Could you print exactly the lines of the listing below, starting at the line that has "none -> white plate D5 level 1" and ending at the line that has "none -> blue brick F14 level 2", and only those lines?
(Material to process begins)
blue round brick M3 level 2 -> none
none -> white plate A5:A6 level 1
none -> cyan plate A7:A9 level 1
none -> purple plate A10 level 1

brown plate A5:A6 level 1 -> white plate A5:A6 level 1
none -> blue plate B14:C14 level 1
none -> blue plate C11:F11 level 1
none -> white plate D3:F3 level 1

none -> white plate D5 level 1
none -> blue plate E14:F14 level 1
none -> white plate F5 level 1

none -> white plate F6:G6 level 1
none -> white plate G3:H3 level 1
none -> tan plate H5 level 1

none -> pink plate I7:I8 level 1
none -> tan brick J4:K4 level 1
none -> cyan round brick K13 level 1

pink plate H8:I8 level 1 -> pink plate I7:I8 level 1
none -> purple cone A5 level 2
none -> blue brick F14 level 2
(Material to process ends)
(Material to process begins)
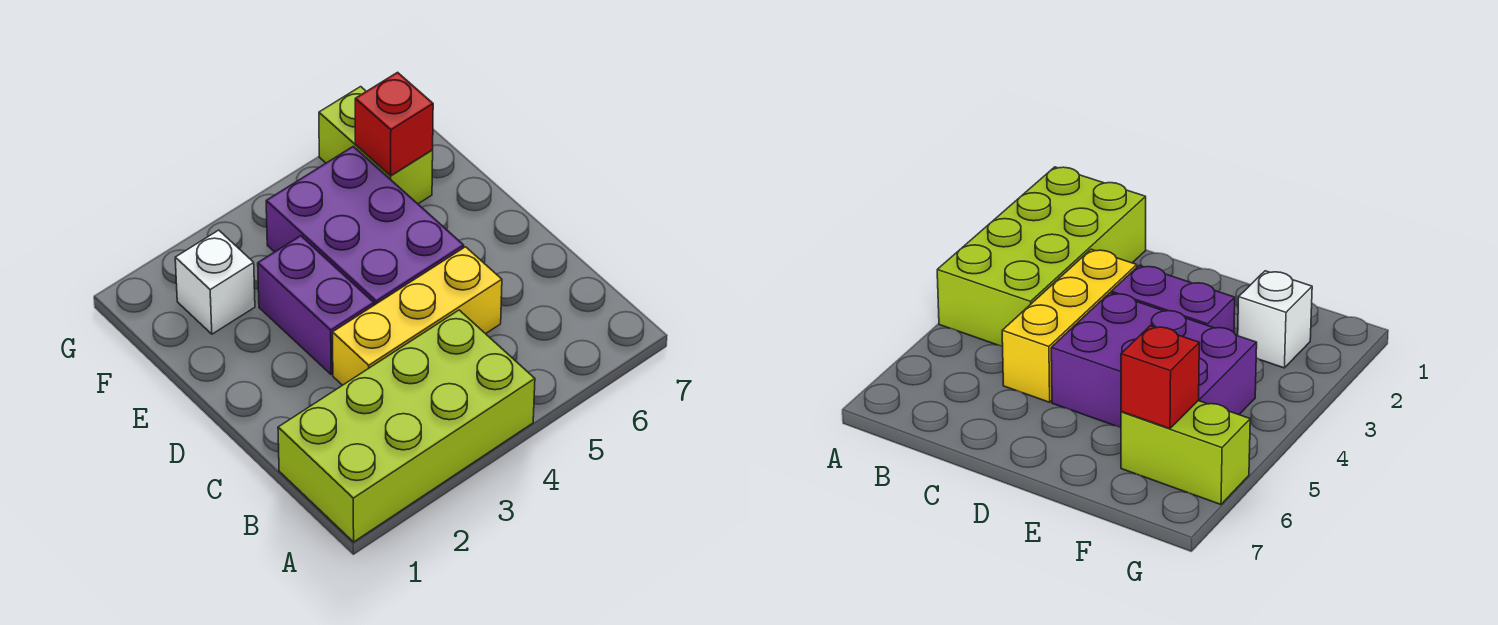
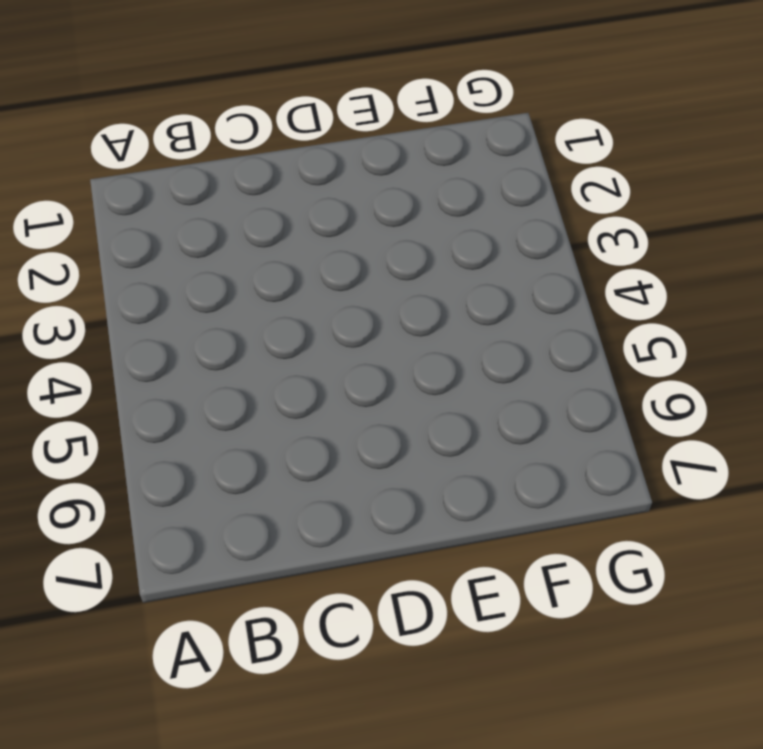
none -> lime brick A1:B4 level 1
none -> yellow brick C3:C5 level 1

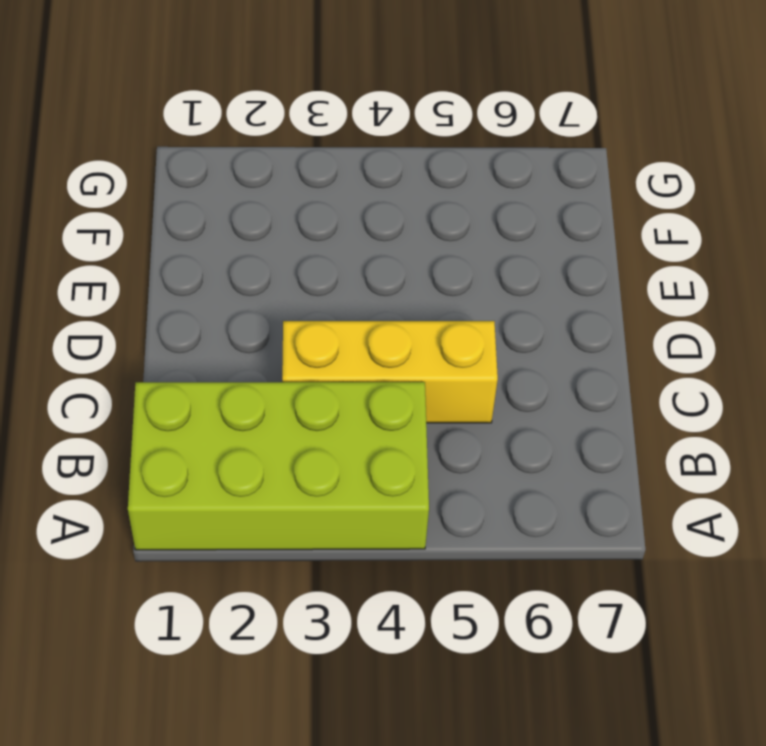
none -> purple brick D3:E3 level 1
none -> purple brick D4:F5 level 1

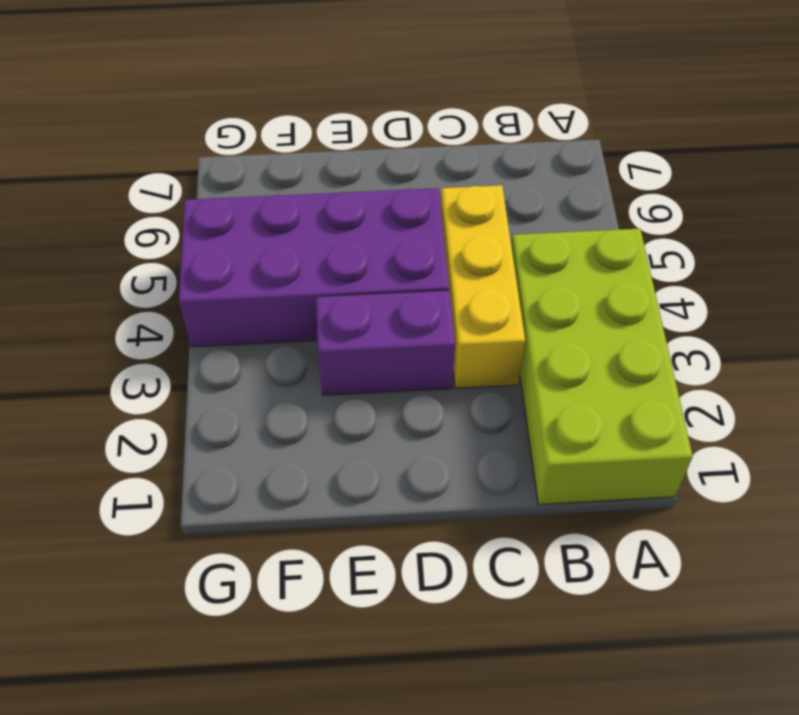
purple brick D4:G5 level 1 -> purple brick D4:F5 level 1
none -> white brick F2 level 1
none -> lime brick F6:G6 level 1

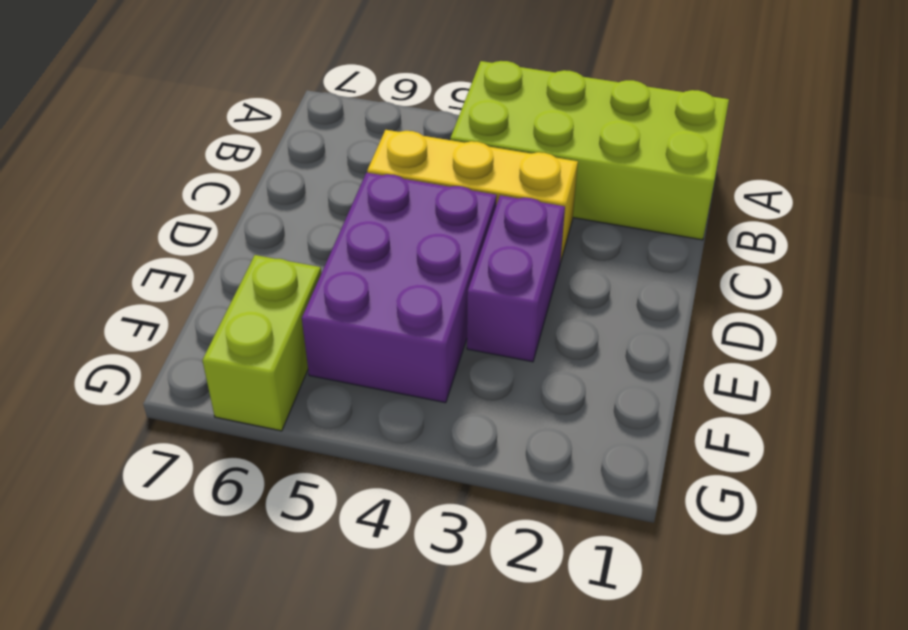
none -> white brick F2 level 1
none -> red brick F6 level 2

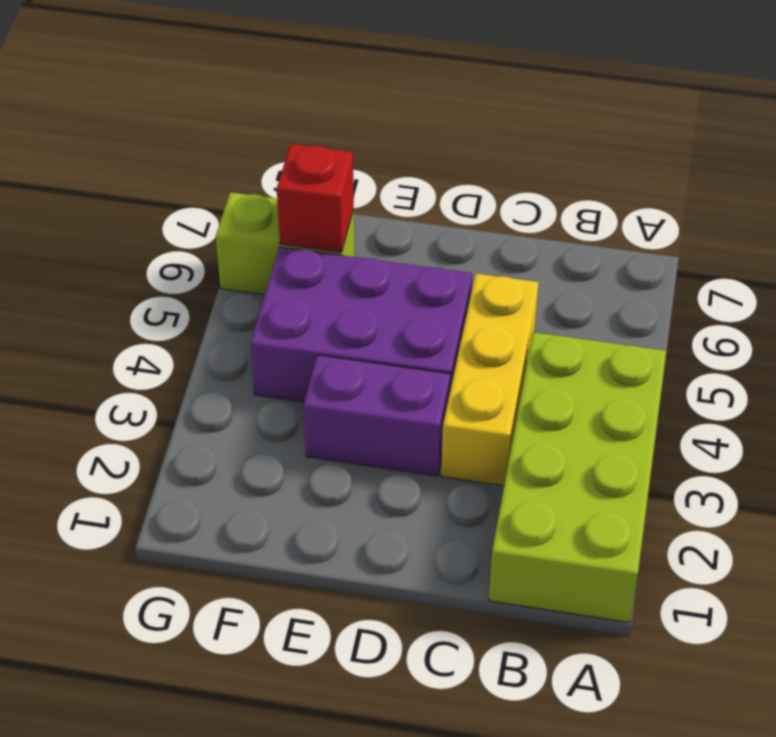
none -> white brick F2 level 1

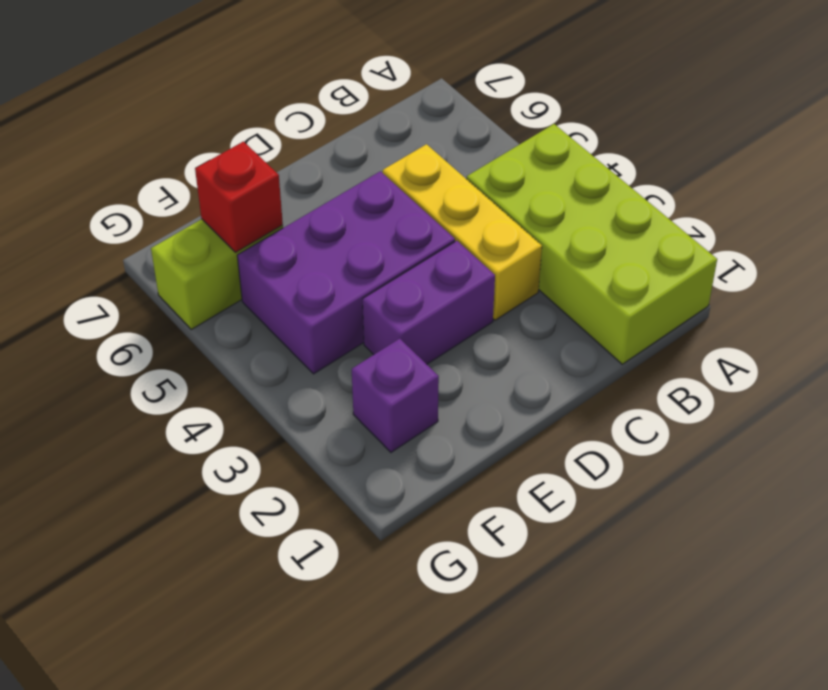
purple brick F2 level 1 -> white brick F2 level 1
(Material to process ends)
### Task output
none -> white plate D5 level 1
none -> blue plate E14:F14 level 1
none -> white plate F5 level 1

none -> white plate F6:G6 level 1
none -> white plate G3:H3 level 1
none -> tan plate H5 level 1

none -> pink plate I7:I8 level 1
none -> tan brick J4:K4 level 1
none -> cyan round brick K13 level 1

pink plate H8:I8 level 1 -> pink plate I7:I8 level 1
none -> purple cone A5 level 2
none -> blue brick F14 level 2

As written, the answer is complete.